WRITTEN TASK → Exactly as given, reproduce the records in full.

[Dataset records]
====================

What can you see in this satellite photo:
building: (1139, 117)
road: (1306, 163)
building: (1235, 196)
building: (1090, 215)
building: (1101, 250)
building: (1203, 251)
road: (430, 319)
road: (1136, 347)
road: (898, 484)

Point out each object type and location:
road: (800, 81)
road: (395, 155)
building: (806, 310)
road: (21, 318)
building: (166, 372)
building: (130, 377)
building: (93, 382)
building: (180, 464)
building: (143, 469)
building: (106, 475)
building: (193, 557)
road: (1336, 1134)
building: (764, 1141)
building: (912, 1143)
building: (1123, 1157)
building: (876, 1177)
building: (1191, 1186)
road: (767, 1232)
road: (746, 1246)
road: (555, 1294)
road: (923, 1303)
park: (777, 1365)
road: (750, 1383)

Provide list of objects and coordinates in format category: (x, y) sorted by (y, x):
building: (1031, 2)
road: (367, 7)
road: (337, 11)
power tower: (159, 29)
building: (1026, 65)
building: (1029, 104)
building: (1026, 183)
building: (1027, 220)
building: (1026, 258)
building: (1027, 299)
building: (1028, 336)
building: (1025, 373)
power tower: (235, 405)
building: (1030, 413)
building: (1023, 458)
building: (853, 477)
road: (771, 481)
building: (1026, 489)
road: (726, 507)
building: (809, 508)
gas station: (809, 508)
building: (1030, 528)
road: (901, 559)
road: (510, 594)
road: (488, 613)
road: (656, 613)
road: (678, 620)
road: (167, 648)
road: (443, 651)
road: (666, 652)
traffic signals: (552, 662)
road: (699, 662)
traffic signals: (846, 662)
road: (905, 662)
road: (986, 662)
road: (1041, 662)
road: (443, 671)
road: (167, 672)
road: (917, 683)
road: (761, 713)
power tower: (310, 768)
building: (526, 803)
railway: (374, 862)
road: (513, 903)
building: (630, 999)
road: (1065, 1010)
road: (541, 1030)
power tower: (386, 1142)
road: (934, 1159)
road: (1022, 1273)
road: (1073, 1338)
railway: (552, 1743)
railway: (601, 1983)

====================

EXPECTED ANSWER →
What can you see in this satellite photo:
building: (1139, 117)
road: (1306, 163)
building: (1235, 196)
building: (1090, 215)
building: (1101, 250)
building: (1203, 251)
road: (430, 319)
road: (1136, 347)
road: (898, 484)

Point out each object type and location:
road: (800, 81)
road: (395, 155)
building: (806, 310)
road: (21, 318)
building: (166, 372)
building: (130, 377)
building: (93, 382)
building: (180, 464)
building: (143, 469)
building: (106, 475)
building: (193, 557)
road: (1336, 1134)
building: (764, 1141)
building: (912, 1143)
building: (1123, 1157)
building: (876, 1177)
building: (1191, 1186)
road: (767, 1232)
road: (746, 1246)
road: (555, 1294)
road: (923, 1303)
park: (777, 1365)
road: (750, 1383)

Provide list of objects and coordinates in format category: (x, y) sorted by (y, x):
building: (1031, 2)
road: (367, 7)
road: (337, 11)
power tower: (159, 29)
building: (1026, 65)
building: (1029, 104)
building: (1026, 183)
building: (1027, 220)
building: (1026, 258)
building: (1027, 299)
building: (1028, 336)
building: (1025, 373)
power tower: (235, 405)
building: (1030, 413)
building: (1023, 458)
building: (853, 477)
road: (771, 481)
building: (1026, 489)
road: (726, 507)
building: (809, 508)
gas station: (809, 508)
building: (1030, 528)
road: (901, 559)
road: (510, 594)
road: (488, 613)
road: (656, 613)
road: (678, 620)
road: (167, 648)
road: (443, 651)
road: (666, 652)
traffic signals: (552, 662)
road: (699, 662)
traffic signals: (846, 662)
road: (905, 662)
road: (986, 662)
road: (1041, 662)
road: (443, 671)
road: (167, 672)
road: (917, 683)
road: (761, 713)
power tower: (310, 768)
building: (526, 803)
railway: (374, 862)
road: (513, 903)
building: (630, 999)
road: (1065, 1010)
road: (541, 1030)
power tower: (386, 1142)
road: (934, 1159)
road: (1022, 1273)
road: (1073, 1338)
railway: (552, 1743)
railway: (601, 1983)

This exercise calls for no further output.